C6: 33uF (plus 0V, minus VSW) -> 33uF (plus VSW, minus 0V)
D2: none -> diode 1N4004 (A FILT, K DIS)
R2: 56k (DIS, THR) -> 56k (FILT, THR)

* * *

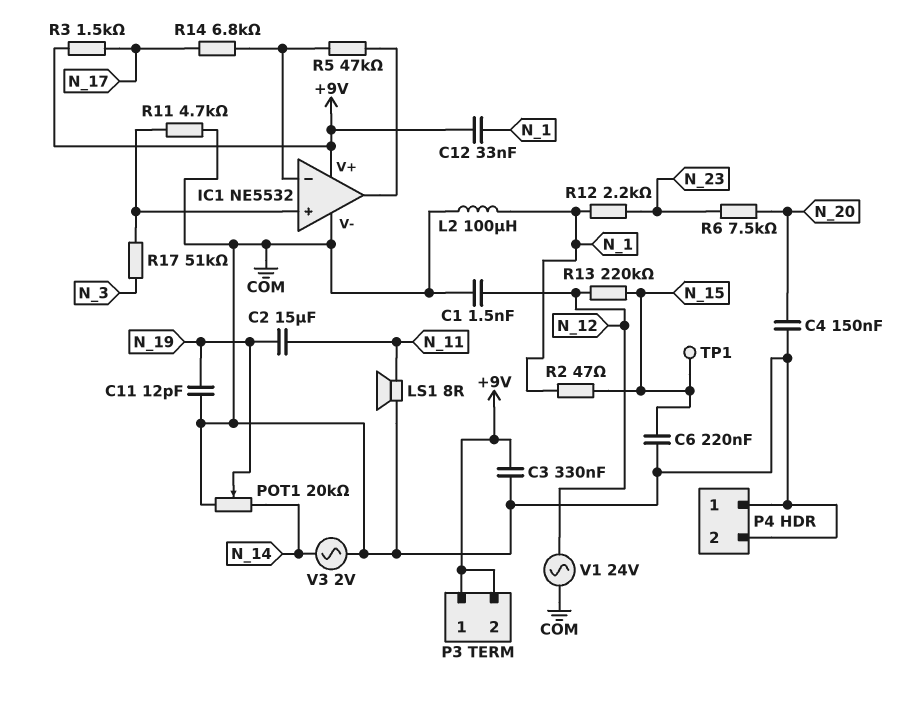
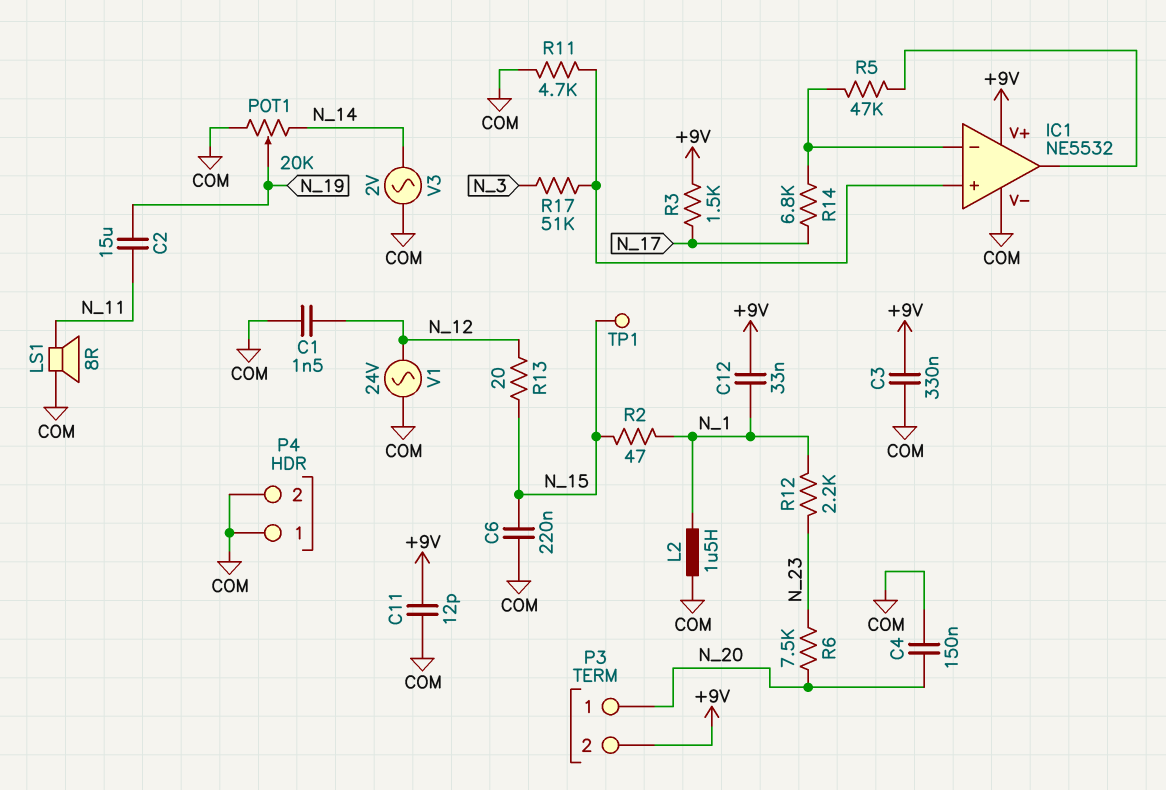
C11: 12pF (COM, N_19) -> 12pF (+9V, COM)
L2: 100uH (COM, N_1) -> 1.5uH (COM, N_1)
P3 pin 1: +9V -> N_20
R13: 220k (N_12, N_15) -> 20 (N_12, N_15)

==

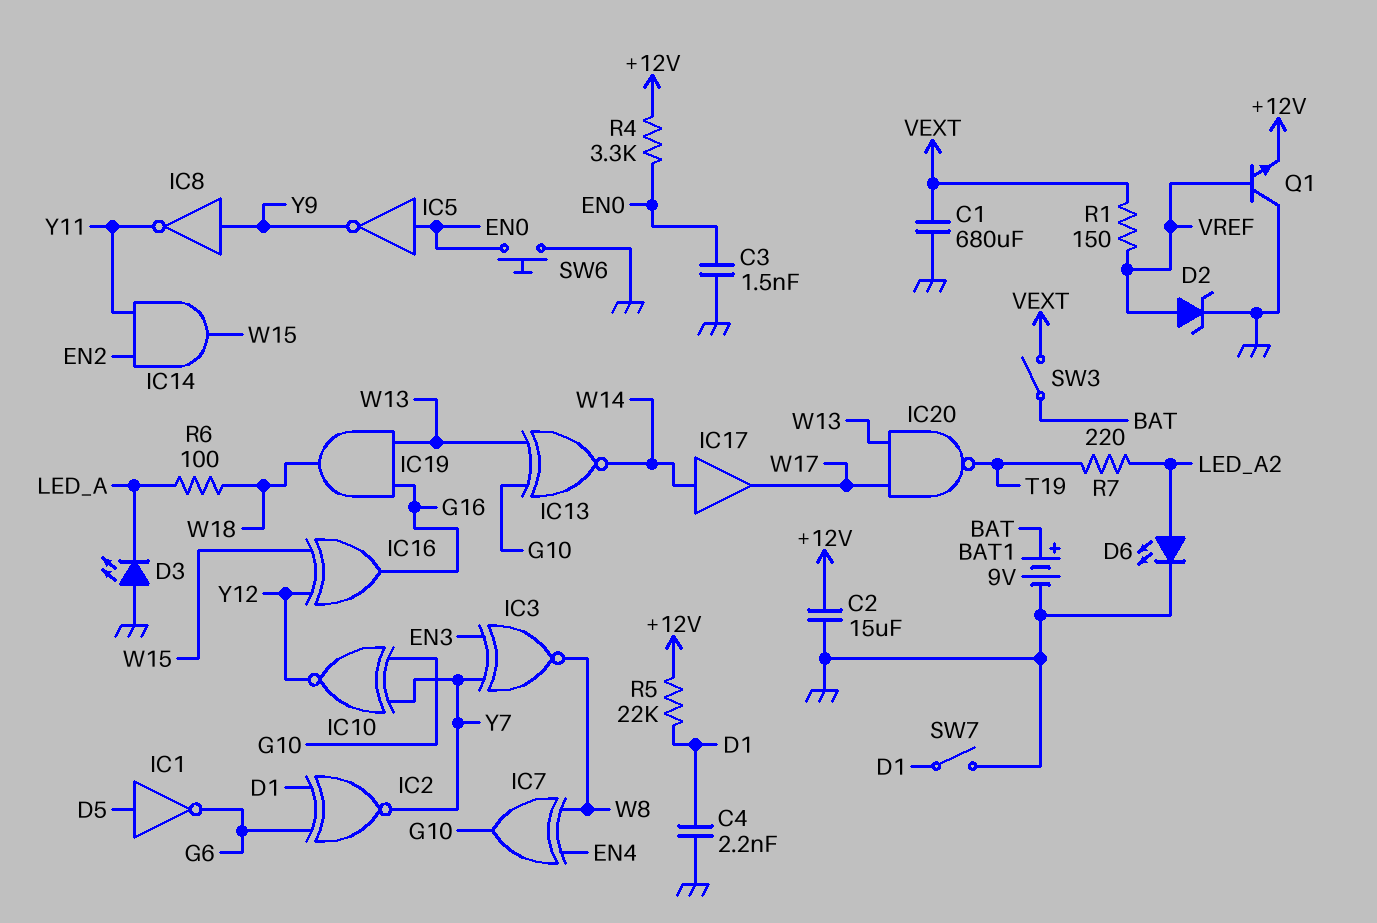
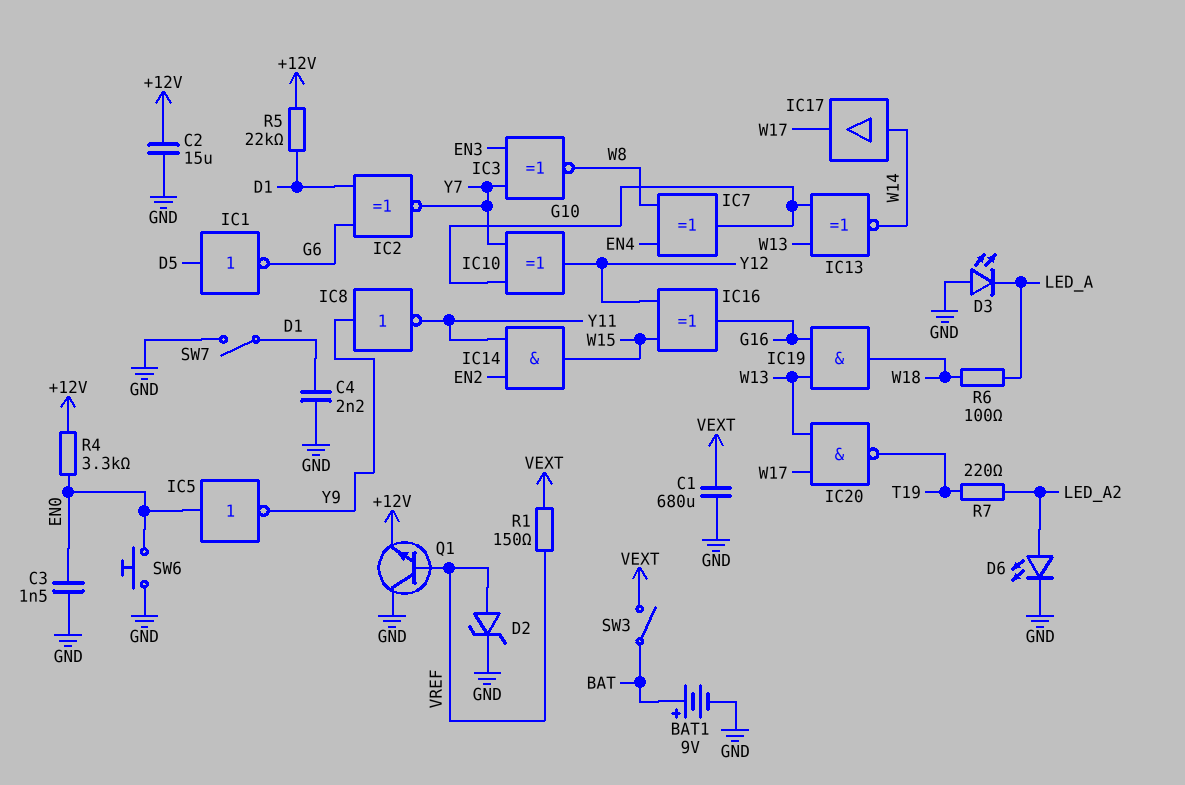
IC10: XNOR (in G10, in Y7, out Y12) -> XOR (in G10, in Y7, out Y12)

**Instructions for the task**
Starting at the line that has "L2: 100uH (COM, N_1) -> 1.5uH (COM, N_1)" in the records above, restate word for word every line until the one that has "R13: 220k (N_12, N_15) -> 20 (N_12, N_15)", and include that one as well.

**Solution to this problem**
L2: 100uH (COM, N_1) -> 1.5uH (COM, N_1)
P3 pin 1: +9V -> N_20
R13: 220k (N_12, N_15) -> 20 (N_12, N_15)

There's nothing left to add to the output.